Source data
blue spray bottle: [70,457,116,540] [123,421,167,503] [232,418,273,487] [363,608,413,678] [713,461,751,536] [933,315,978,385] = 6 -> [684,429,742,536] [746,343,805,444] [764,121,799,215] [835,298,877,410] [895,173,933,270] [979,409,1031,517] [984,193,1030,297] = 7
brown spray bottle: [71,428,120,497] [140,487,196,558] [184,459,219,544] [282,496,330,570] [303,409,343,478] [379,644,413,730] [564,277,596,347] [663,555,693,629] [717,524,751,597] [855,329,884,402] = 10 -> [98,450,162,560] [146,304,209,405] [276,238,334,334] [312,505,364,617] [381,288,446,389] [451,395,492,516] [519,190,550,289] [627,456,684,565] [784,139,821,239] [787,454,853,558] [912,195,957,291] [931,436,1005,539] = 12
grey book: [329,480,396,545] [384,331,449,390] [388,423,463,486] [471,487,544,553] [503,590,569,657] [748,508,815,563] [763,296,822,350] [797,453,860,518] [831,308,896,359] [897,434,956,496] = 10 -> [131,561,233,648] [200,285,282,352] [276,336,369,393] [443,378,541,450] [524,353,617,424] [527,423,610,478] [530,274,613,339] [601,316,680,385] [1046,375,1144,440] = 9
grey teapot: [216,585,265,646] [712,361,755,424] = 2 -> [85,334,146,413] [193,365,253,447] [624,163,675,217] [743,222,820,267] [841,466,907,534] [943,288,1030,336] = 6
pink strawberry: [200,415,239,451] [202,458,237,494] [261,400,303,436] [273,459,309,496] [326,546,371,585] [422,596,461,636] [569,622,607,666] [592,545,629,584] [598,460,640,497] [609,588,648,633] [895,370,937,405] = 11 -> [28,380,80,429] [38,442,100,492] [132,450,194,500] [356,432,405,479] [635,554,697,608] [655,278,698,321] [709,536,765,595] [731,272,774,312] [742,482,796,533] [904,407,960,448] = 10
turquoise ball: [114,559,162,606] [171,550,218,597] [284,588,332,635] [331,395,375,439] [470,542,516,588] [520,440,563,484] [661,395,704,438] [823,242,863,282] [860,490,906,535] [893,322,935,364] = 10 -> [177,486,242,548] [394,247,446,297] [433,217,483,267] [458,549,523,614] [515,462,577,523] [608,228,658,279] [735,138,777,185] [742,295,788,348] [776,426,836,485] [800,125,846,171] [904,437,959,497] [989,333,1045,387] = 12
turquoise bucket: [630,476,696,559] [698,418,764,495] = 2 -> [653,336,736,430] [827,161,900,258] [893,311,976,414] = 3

■ Task to complete:
Set down only these lines, exactly: the one containing "turquoise ball: [114,559,162,606]" and each line after it through the end of the entries above.

■ Solution for this task:
turquoise ball: [114,559,162,606] [171,550,218,597] [284,588,332,635] [331,395,375,439] [470,542,516,588] [520,440,563,484] [661,395,704,438] [823,242,863,282] [860,490,906,535] [893,322,935,364] = 10 -> [177,486,242,548] [394,247,446,297] [433,217,483,267] [458,549,523,614] [515,462,577,523] [608,228,658,279] [735,138,777,185] [742,295,788,348] [776,426,836,485] [800,125,846,171] [904,437,959,497] [989,333,1045,387] = 12
turquoise bucket: [630,476,696,559] [698,418,764,495] = 2 -> [653,336,736,430] [827,161,900,258] [893,311,976,414] = 3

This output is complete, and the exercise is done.